> Task brief
The listing, minus its pictures, is to be given again exactly.

> Input records
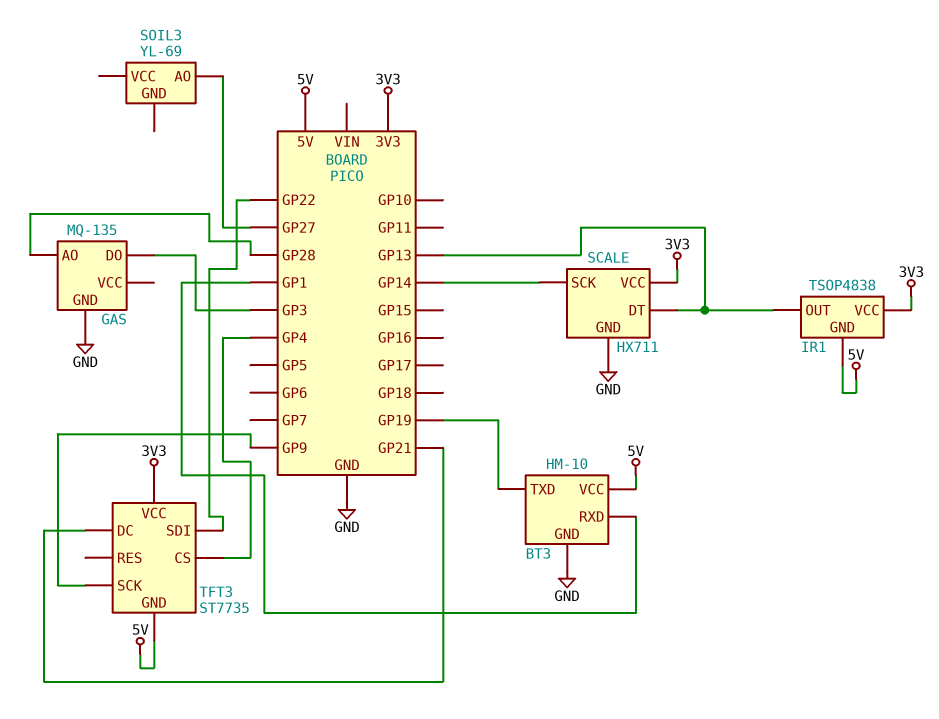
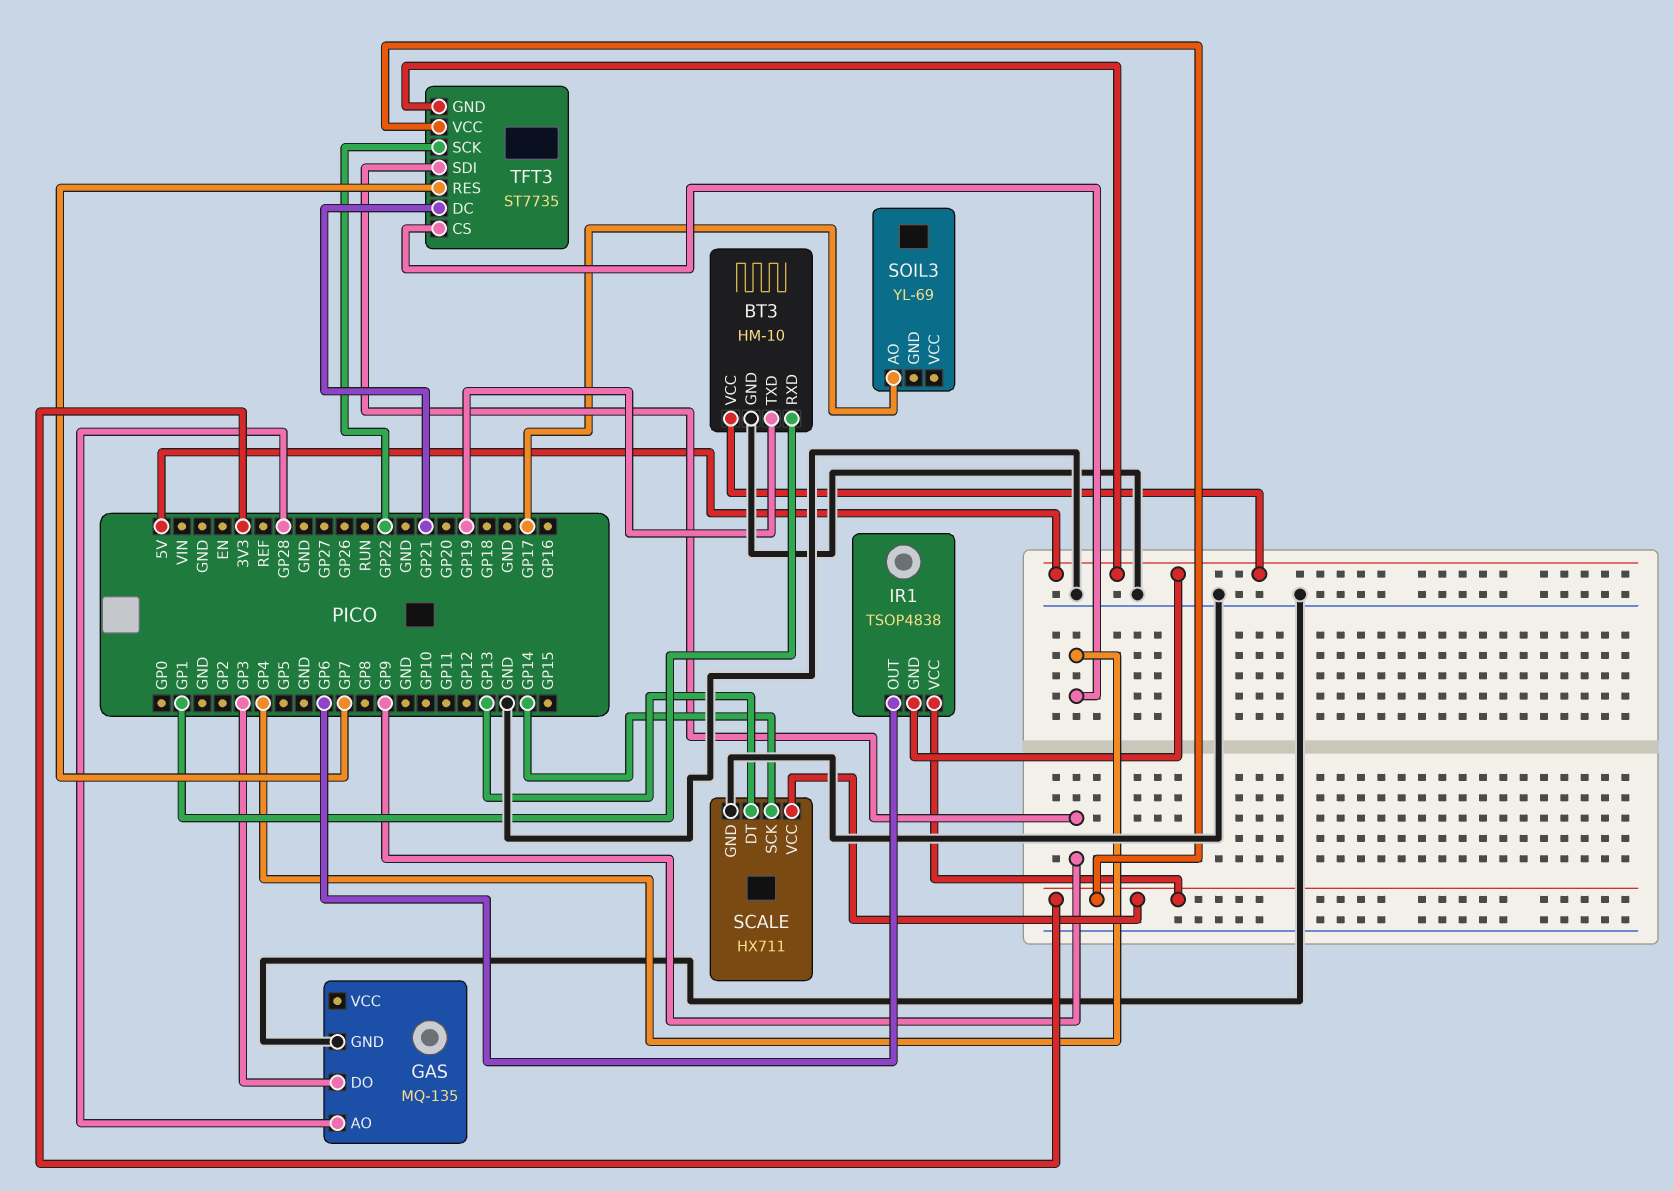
IR1 pin OUT: GP13 -> GP6
SOIL3 pin AO: GP27 -> GP17
TFT3 pin RES: none -> GP7
TFT3 pin SCK: GP9 -> GP22
TFT3 pin SDI: GP22 -> GP9

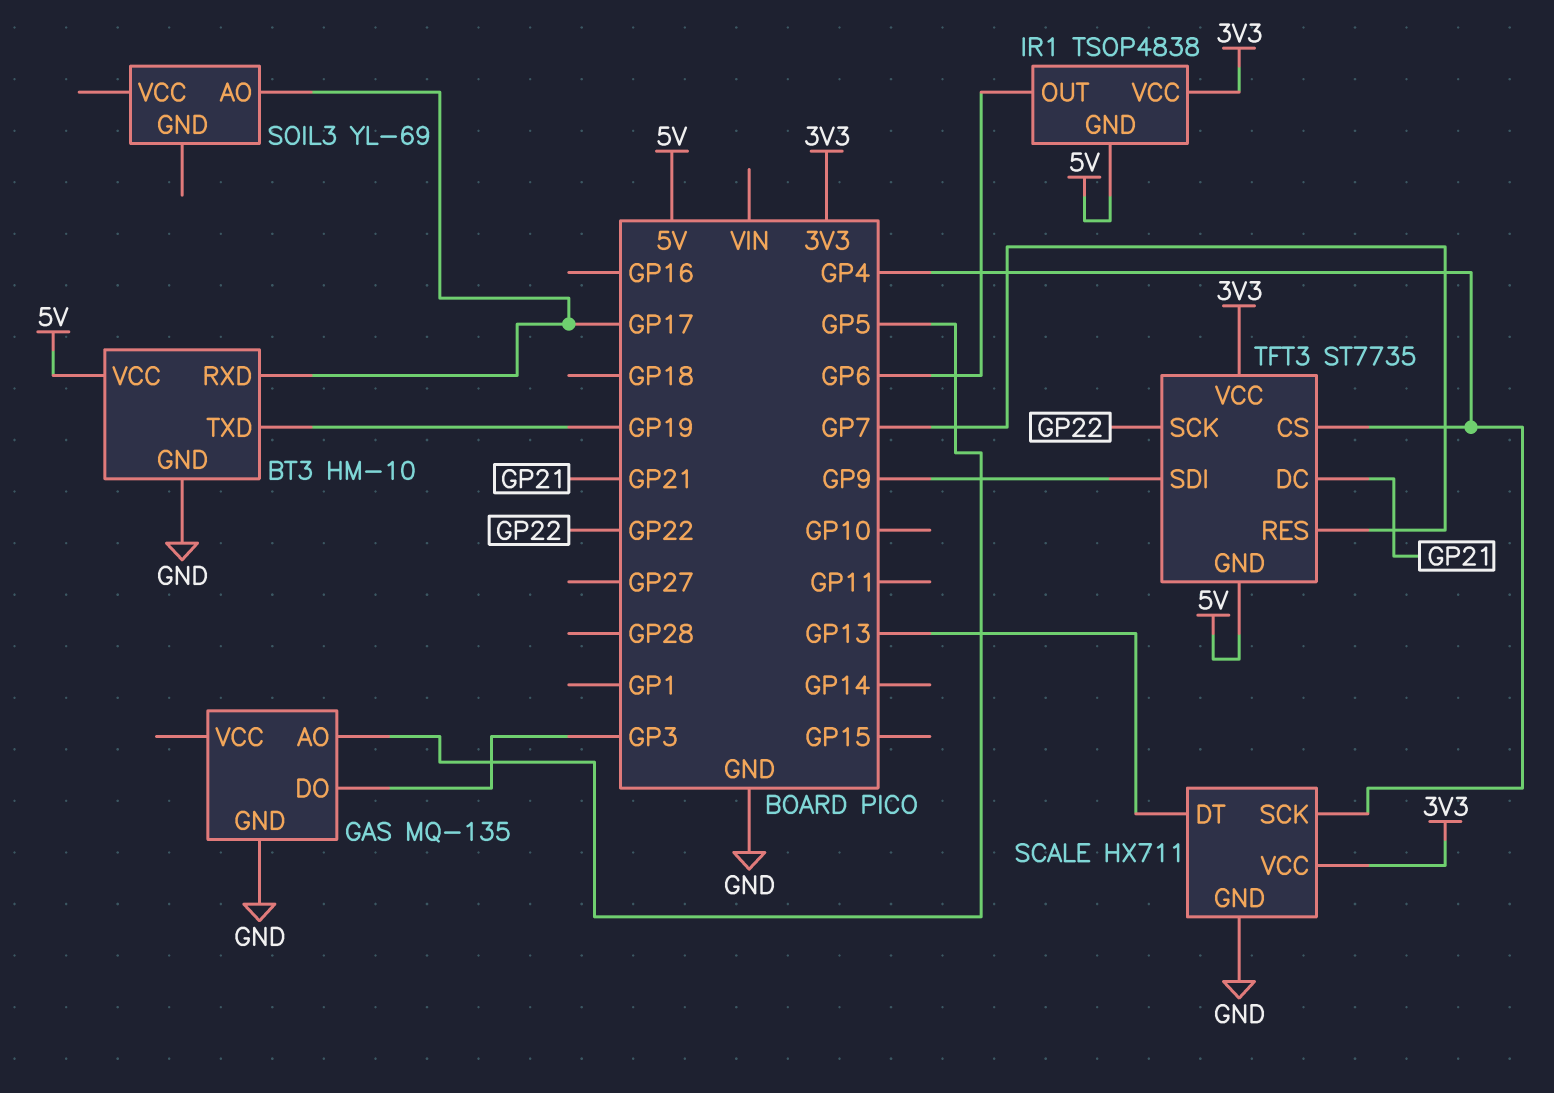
BT3 pin RXD: GP1 -> GP17
GAS pin AO: GP28 -> GP5
SCALE pin SCK: GP14 -> GP4

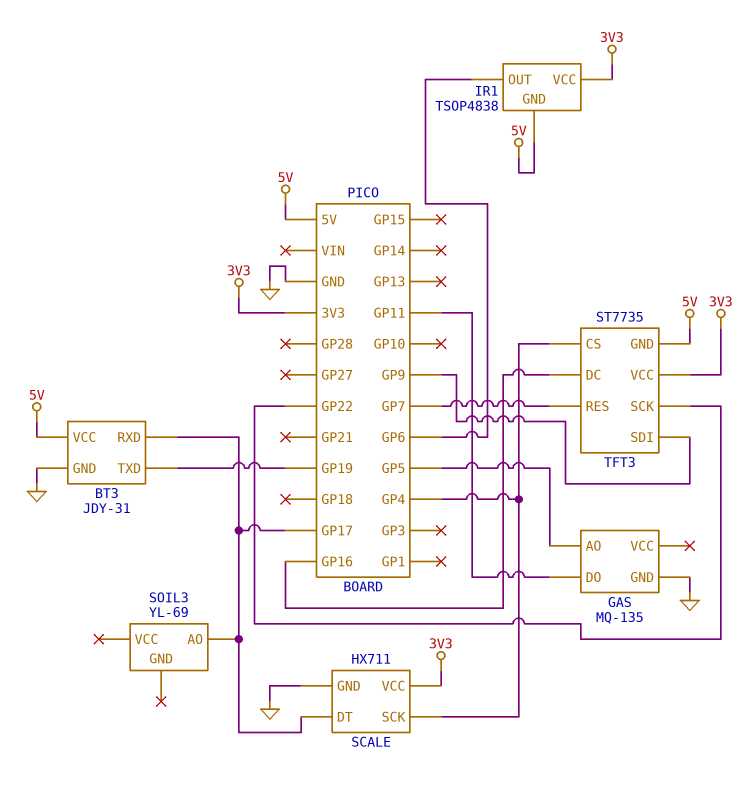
BT3: HM-10 -> JDY-31
GAS pin DO: GP3 -> GP11
SCALE pin DT: GP13 -> GP17
TFT3 pin DC: GP21 -> GP16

> Result of this exercise
IR1 pin OUT: GP13 -> GP6
SOIL3 pin AO: GP27 -> GP17
TFT3 pin RES: none -> GP7
TFT3 pin SCK: GP9 -> GP22
TFT3 pin SDI: GP22 -> GP9

BT3 pin RXD: GP1 -> GP17
GAS pin AO: GP28 -> GP5
SCALE pin SCK: GP14 -> GP4

BT3: HM-10 -> JDY-31
GAS pin DO: GP3 -> GP11
SCALE pin DT: GP13 -> GP17
TFT3 pin DC: GP21 -> GP16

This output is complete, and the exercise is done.